▶ _Exercise aim_: The full listing, copied exactly and free of pictures, is the expected reply.

#####

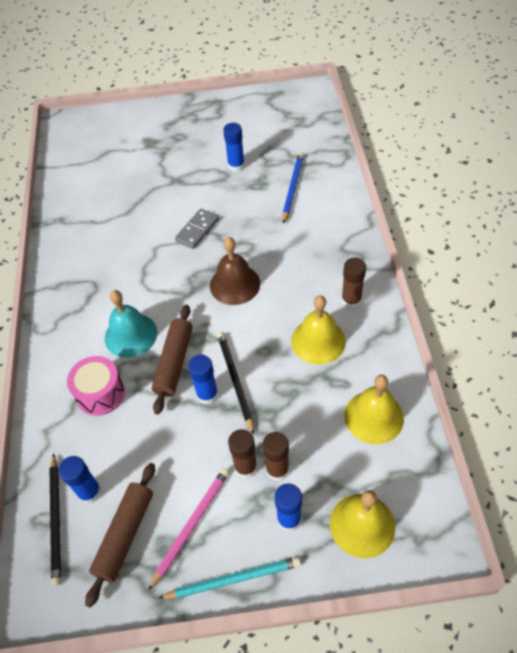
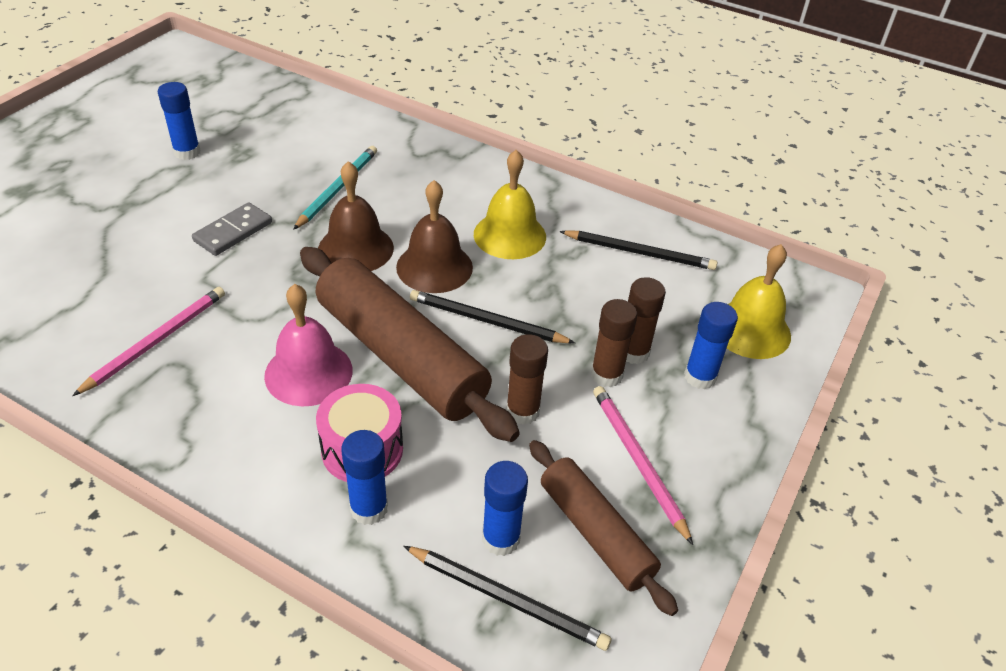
camera: 60 degrees left, 10 degrees down
turquoise bell [105,290,157,358] -> pink bell [264,284,353,406]
brown rolling pin [152,305,193,414] -> brown rolling pin [300,247,520,442], size x1.69
turquoise pencil [158,557,301,599] -> turquoise pencil moved to [293,146,377,230]
grey domino [175,209,219,249] -> grey domino turned 60 degrees clockwise [192,202,272,256]
blue glue stick [188,355,218,404] -> blue glue stick moved to [341,430,388,525]
blue pencil [283,152,304,223] -> none
brown glue stick [341,258,366,309] -> brown glue stick moved to [506,334,548,425]
yellow bell [344,375,404,444] -> black pencil [559,231,717,270]
none -> pink pencil [72,287,225,396]
none -> brown bell [396,180,473,293]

#####

▶ _Response box_:
camera: 60 degrees left, 10 degrees down
turquoise bell [105,290,157,358] -> pink bell [264,284,353,406]
brown rolling pin [152,305,193,414] -> brown rolling pin [300,247,520,442], size x1.69
turquoise pencil [158,557,301,599] -> turquoise pencil moved to [293,146,377,230]
grey domino [175,209,219,249] -> grey domino turned 60 degrees clockwise [192,202,272,256]
blue glue stick [188,355,218,404] -> blue glue stick moved to [341,430,388,525]
blue pencil [283,152,304,223] -> none
brown glue stick [341,258,366,309] -> brown glue stick moved to [506,334,548,425]
yellow bell [344,375,404,444] -> black pencil [559,231,717,270]
none -> pink pencil [72,287,225,396]
none -> brown bell [396,180,473,293]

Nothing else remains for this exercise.